- **REQUIREMENT**
Which lines in the data below contain the string "Middle"? Gather all of them and copy each line in full, treating uppercase and lowercase as different.

>> start DATA SECTION

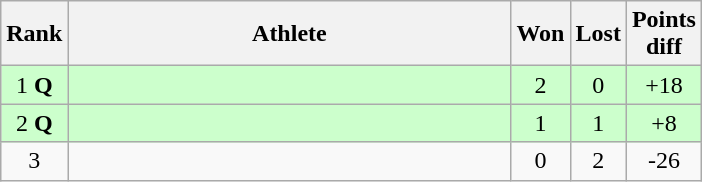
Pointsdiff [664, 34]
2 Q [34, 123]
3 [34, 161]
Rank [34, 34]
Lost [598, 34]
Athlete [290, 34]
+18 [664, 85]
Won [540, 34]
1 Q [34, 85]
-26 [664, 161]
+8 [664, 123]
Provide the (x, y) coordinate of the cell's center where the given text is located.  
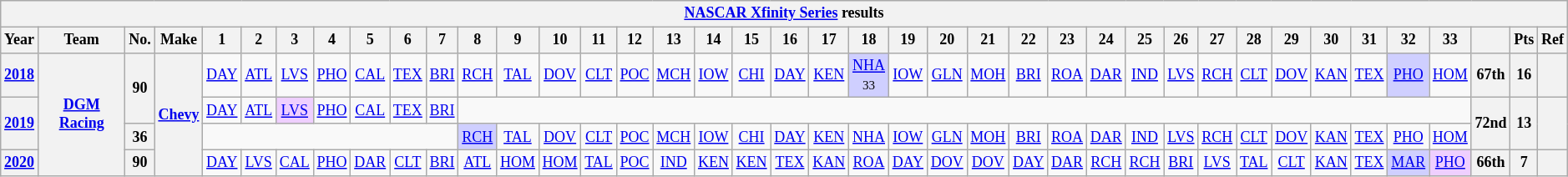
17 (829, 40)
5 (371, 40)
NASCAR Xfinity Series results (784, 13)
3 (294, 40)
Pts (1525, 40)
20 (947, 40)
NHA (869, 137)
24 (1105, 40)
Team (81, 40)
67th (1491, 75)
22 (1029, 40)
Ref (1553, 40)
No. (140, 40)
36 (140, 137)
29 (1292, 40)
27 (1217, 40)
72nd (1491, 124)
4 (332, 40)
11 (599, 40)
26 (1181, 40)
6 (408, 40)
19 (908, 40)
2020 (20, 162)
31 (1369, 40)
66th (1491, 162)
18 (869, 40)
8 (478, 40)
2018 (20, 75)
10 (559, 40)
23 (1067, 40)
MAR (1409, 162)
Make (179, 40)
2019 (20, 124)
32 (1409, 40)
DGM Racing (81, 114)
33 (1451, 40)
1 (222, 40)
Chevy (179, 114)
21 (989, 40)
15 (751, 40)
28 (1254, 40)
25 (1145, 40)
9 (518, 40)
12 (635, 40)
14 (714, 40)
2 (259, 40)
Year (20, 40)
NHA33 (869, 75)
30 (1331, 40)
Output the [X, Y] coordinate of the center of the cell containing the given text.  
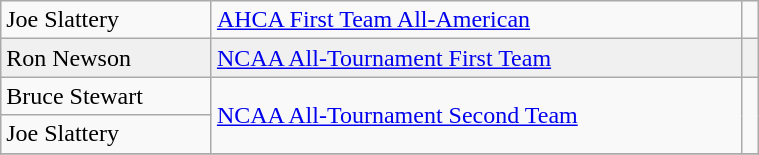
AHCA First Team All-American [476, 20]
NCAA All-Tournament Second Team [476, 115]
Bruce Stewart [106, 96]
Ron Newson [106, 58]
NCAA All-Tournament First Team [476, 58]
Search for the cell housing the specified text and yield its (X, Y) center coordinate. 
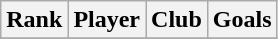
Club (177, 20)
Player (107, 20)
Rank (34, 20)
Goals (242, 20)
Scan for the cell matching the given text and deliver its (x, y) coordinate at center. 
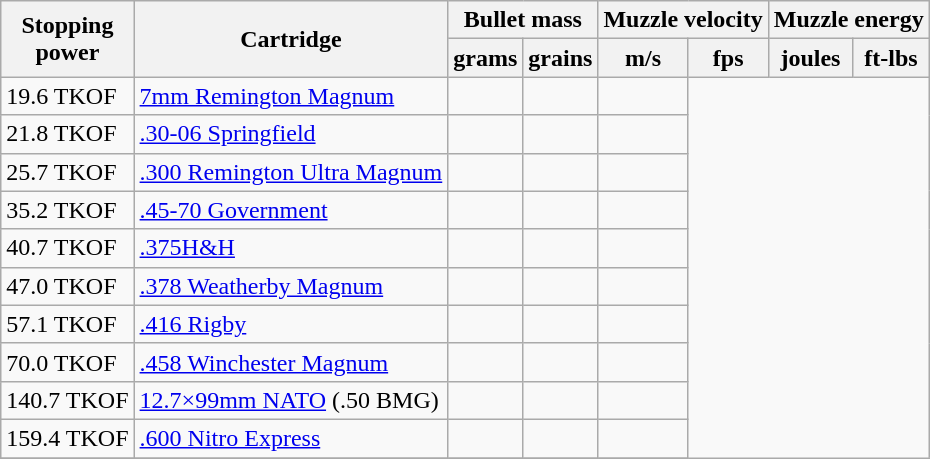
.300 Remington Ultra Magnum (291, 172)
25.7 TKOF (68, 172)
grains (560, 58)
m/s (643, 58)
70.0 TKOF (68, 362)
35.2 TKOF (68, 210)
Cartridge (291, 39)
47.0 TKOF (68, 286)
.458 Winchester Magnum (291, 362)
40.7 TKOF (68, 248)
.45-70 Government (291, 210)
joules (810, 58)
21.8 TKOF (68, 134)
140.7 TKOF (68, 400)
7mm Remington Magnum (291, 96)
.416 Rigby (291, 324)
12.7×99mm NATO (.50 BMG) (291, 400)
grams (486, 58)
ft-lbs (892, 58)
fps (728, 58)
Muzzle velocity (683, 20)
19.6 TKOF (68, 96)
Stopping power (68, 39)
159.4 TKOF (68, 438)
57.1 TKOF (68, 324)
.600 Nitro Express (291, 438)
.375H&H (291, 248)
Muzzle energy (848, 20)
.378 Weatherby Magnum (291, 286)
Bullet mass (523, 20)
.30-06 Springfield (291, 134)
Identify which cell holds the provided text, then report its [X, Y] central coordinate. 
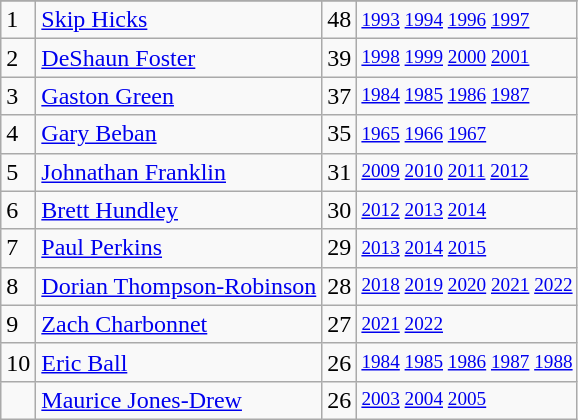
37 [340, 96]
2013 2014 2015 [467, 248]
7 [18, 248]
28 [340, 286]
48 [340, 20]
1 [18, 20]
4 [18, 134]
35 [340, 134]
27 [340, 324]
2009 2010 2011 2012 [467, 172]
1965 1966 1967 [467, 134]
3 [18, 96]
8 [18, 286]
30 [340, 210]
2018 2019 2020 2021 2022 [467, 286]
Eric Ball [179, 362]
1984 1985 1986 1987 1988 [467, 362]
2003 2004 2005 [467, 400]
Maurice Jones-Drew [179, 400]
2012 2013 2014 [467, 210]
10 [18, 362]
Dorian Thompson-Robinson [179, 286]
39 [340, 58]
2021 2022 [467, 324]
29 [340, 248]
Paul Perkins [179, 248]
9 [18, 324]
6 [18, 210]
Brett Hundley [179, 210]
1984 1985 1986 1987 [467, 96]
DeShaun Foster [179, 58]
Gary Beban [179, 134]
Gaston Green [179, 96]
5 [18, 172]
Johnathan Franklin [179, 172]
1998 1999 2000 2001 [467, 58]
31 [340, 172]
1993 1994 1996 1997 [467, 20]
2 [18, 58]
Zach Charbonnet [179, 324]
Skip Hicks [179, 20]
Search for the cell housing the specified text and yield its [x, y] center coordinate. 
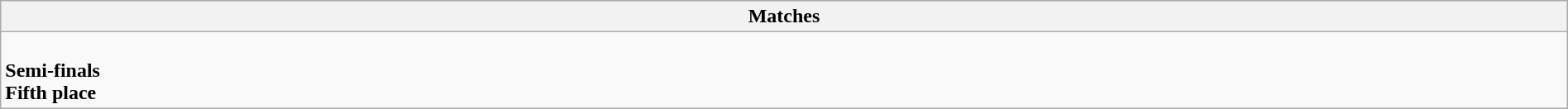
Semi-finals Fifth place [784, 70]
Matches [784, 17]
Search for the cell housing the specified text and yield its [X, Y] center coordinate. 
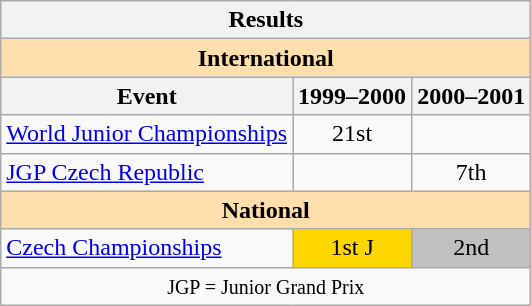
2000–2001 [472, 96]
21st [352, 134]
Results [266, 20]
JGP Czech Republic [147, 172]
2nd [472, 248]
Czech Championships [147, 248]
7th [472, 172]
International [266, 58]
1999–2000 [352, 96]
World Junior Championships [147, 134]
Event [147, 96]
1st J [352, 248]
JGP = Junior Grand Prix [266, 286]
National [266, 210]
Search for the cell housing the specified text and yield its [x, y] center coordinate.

>> end DATA SECTION
>> start DATA SECTION

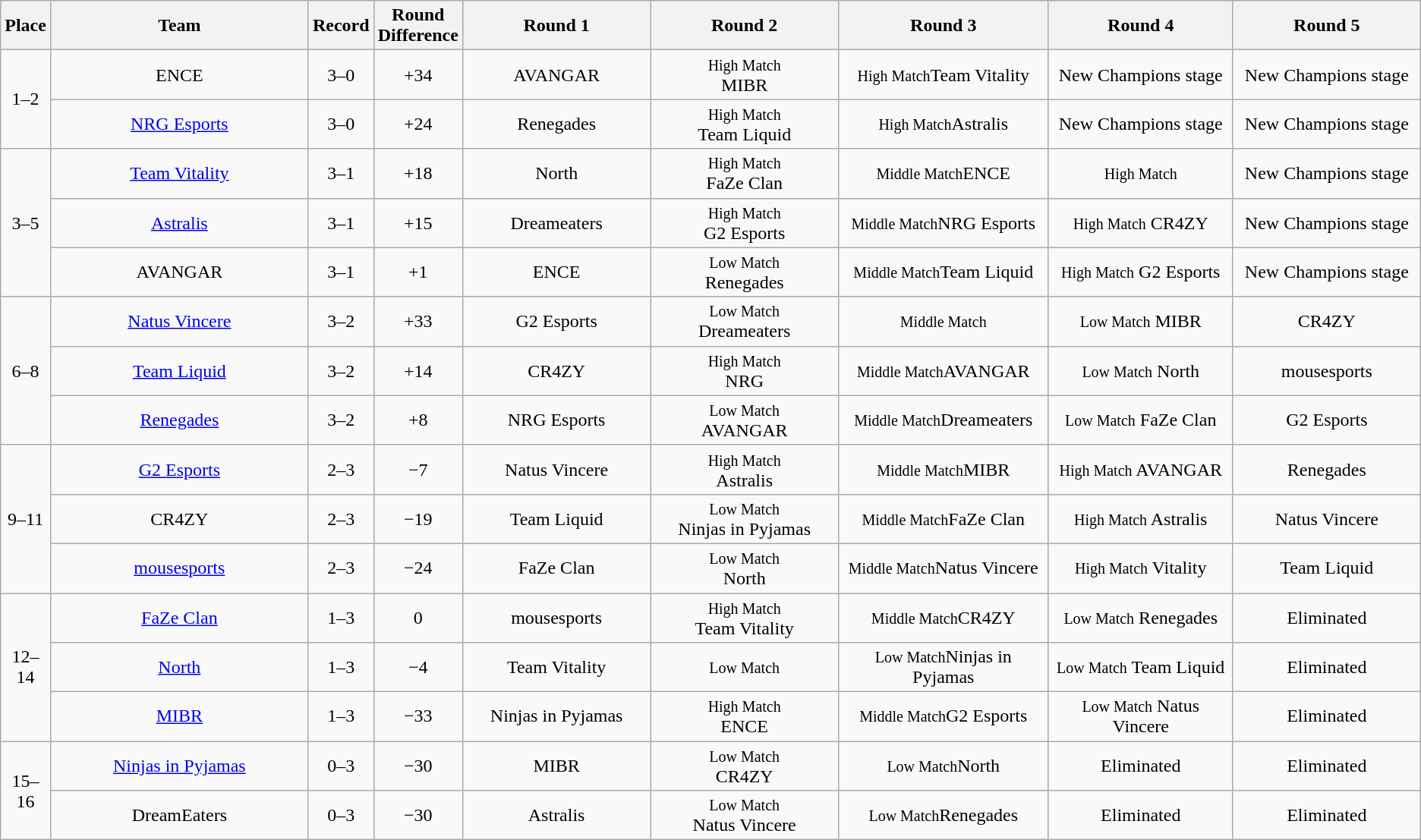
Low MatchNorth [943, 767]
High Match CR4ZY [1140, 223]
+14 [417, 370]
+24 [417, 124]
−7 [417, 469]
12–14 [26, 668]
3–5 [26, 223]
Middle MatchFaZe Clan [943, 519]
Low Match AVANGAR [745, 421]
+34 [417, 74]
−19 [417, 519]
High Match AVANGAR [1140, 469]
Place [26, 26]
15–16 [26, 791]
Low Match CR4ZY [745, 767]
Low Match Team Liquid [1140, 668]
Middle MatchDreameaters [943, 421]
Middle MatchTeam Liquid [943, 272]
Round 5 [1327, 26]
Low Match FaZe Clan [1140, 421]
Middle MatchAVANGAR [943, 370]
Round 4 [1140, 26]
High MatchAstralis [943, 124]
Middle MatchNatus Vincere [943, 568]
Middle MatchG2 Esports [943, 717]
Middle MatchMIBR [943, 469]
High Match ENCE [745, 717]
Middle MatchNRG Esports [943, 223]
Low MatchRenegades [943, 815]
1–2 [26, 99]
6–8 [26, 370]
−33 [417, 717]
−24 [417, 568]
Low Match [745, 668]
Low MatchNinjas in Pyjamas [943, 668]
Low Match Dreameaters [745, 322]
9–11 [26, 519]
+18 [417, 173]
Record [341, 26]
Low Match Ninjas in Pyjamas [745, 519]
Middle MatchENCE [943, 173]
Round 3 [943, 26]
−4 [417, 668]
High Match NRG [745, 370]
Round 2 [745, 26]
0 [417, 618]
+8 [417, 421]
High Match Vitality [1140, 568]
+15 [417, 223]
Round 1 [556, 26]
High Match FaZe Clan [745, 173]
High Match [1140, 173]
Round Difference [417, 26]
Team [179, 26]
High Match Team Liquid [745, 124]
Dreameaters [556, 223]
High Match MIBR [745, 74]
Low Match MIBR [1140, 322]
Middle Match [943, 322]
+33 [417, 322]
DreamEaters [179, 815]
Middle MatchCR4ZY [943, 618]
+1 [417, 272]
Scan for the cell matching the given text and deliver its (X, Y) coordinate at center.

>> end DATA SECTION
>> start DATA SECTION

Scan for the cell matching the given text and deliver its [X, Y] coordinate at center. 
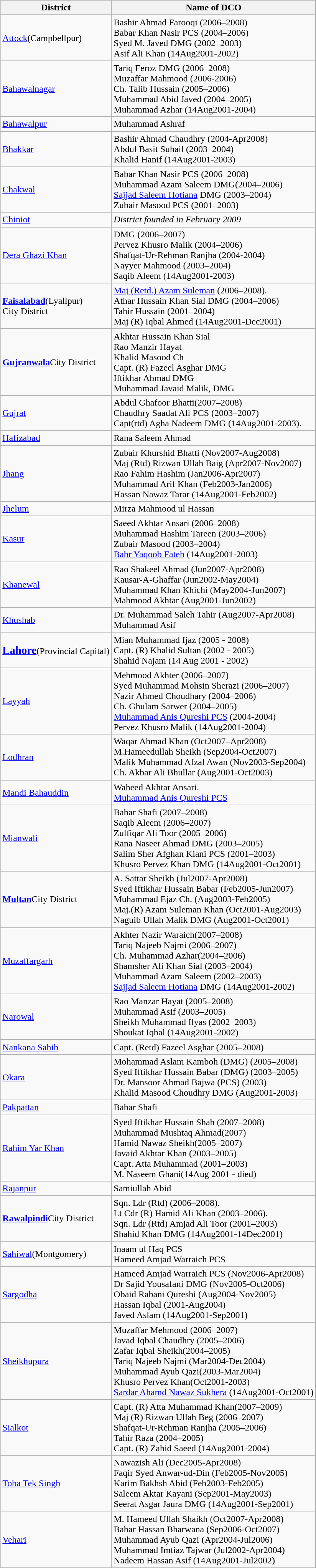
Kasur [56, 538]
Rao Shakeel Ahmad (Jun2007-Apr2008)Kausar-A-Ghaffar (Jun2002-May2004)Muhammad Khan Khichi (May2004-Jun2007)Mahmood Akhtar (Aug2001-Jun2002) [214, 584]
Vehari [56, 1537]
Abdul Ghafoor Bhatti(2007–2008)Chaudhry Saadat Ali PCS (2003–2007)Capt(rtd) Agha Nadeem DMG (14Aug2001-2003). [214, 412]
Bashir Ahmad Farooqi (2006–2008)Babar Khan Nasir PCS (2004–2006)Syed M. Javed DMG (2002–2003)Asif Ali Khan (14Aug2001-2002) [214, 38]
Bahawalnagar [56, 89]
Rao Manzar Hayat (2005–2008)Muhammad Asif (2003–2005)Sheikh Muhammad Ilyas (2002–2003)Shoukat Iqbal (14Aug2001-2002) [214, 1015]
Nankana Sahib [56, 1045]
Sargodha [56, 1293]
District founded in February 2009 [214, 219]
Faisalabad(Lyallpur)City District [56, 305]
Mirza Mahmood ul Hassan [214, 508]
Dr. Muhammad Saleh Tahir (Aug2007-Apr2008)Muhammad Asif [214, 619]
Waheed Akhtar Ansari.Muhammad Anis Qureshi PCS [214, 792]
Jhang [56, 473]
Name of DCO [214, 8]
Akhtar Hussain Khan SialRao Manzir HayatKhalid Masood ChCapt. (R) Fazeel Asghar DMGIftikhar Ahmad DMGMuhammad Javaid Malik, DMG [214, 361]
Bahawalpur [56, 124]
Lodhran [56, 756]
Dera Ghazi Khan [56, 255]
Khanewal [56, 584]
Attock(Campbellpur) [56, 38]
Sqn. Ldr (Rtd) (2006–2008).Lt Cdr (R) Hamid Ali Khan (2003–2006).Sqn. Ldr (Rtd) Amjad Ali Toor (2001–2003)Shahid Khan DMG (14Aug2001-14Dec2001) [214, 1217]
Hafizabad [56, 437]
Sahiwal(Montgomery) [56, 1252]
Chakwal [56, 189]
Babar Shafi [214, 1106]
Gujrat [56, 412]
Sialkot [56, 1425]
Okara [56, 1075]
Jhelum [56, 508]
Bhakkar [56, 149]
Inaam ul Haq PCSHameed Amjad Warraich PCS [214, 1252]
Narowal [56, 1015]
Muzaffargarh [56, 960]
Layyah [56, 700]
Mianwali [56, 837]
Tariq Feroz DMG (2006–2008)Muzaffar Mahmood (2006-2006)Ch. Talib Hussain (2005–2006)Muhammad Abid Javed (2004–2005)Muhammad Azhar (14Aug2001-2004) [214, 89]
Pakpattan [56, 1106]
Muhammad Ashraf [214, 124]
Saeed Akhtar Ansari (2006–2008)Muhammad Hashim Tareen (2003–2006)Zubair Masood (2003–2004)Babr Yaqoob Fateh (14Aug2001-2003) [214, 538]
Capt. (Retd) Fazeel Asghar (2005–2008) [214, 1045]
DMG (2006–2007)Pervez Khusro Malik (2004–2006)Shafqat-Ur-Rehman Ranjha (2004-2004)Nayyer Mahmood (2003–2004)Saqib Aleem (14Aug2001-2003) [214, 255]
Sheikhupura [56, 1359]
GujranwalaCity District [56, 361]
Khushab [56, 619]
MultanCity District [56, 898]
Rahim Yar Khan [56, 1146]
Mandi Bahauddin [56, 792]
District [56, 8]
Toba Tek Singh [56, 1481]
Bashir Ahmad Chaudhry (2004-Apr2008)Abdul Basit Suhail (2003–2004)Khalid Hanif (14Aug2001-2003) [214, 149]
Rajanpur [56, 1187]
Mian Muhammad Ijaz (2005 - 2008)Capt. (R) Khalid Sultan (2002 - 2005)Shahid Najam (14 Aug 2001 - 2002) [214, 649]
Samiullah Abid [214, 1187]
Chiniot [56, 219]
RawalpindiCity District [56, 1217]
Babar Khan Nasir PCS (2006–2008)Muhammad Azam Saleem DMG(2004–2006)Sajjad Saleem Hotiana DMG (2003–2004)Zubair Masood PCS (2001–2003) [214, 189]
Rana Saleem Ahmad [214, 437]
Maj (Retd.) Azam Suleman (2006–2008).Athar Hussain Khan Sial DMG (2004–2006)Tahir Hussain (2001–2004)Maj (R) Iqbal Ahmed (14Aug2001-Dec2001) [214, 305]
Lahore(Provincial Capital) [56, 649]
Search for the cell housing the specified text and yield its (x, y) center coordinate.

>> end DATA SECTION

- **PROBLEM SOLUTION**
Middle MatchFaZe Clan [943, 519]
Middle MatchDreameaters [943, 421]
Middle MatchTeam Liquid [943, 272]
Middle MatchAVANGAR [943, 370]
Middle MatchNatus Vincere [943, 568]
Middle MatchG2 Esports [943, 717]
Middle MatchMIBR [943, 469]
Middle MatchNRG Esports [943, 223]
Middle MatchENCE [943, 173]
Middle Match [943, 322]
Middle MatchCR4ZY [943, 618]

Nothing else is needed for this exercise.